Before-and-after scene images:
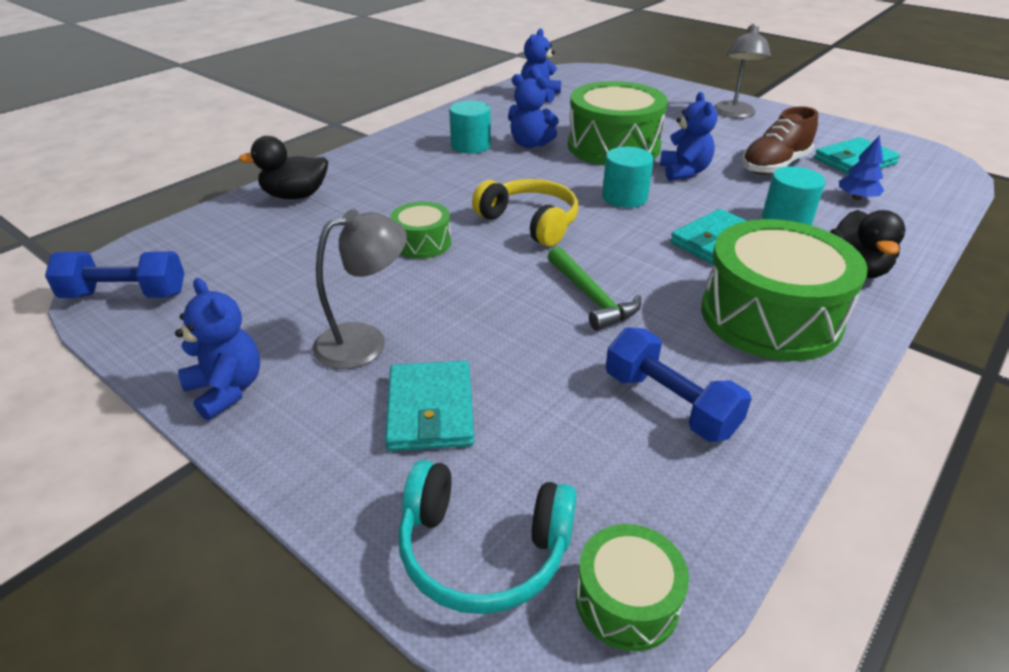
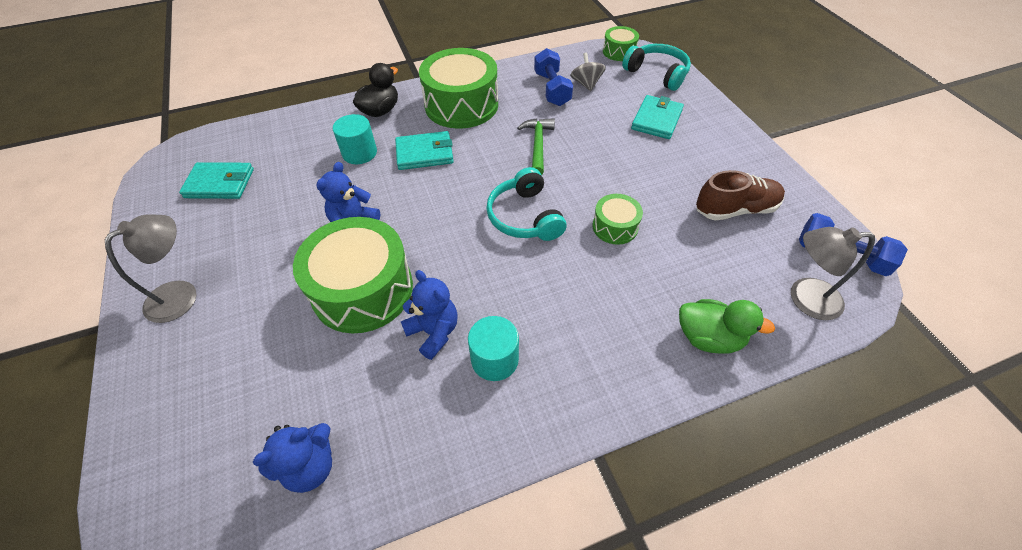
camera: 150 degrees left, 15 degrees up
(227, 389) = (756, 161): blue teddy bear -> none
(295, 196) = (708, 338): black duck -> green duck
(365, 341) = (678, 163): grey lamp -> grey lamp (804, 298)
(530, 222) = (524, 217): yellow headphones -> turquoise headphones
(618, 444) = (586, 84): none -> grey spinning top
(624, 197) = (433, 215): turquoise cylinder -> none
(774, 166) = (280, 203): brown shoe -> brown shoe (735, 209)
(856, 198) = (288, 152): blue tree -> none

...

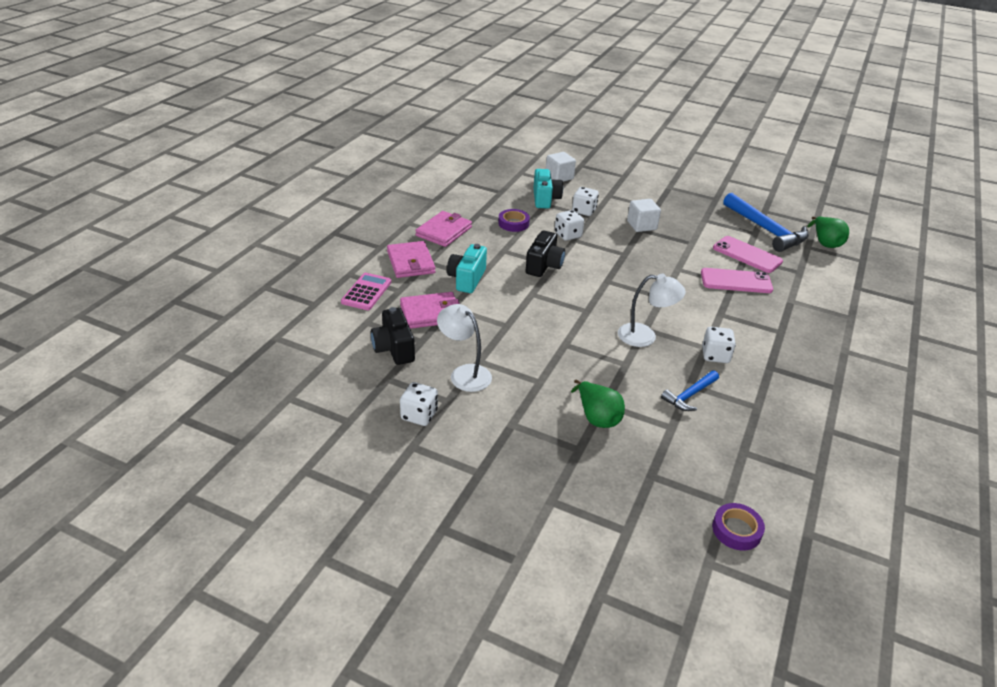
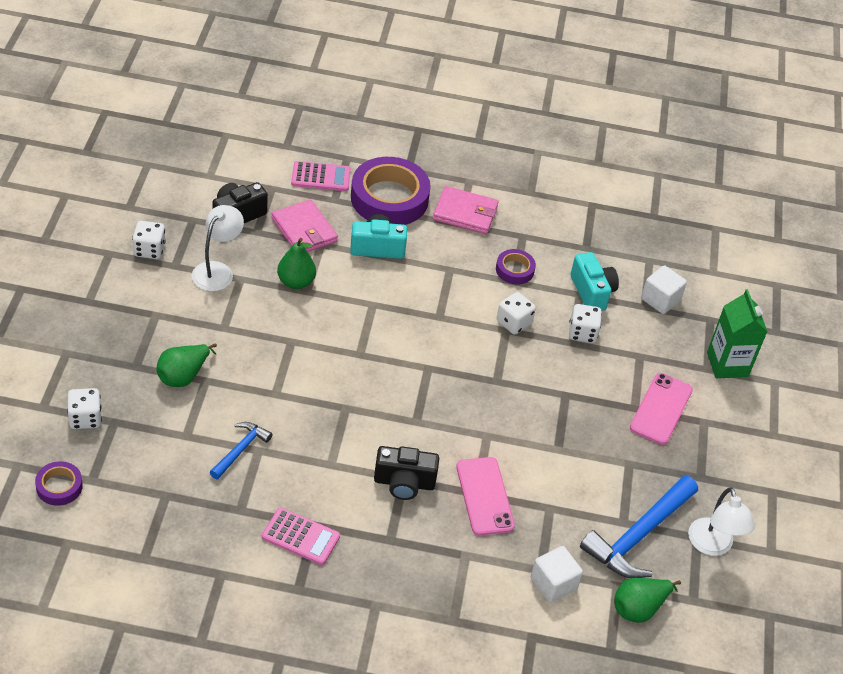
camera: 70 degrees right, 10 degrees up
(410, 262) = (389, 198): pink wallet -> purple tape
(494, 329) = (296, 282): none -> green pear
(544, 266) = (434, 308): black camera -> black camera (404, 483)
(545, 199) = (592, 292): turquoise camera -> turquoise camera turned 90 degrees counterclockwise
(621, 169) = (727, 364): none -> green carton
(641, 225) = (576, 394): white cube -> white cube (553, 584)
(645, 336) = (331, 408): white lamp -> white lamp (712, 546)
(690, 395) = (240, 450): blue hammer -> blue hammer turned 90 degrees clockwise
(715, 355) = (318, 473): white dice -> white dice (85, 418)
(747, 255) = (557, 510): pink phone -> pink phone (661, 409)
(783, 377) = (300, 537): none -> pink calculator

DESCRIPTION OF THE TASK:
Above are some lines. Repeat exactly, and only, those from the line that has "camera: 150 degrees left, 15 degrees up" through the line that has "(618, 444) = (586, 84): none".

RESPONSE TO THIS EXERCISE:
camera: 150 degrees left, 15 degrees up
(227, 389) = (756, 161): blue teddy bear -> none
(295, 196) = (708, 338): black duck -> green duck
(365, 341) = (678, 163): grey lamp -> grey lamp (804, 298)
(530, 222) = (524, 217): yellow headphones -> turquoise headphones
(618, 444) = (586, 84): none -> grey spinning top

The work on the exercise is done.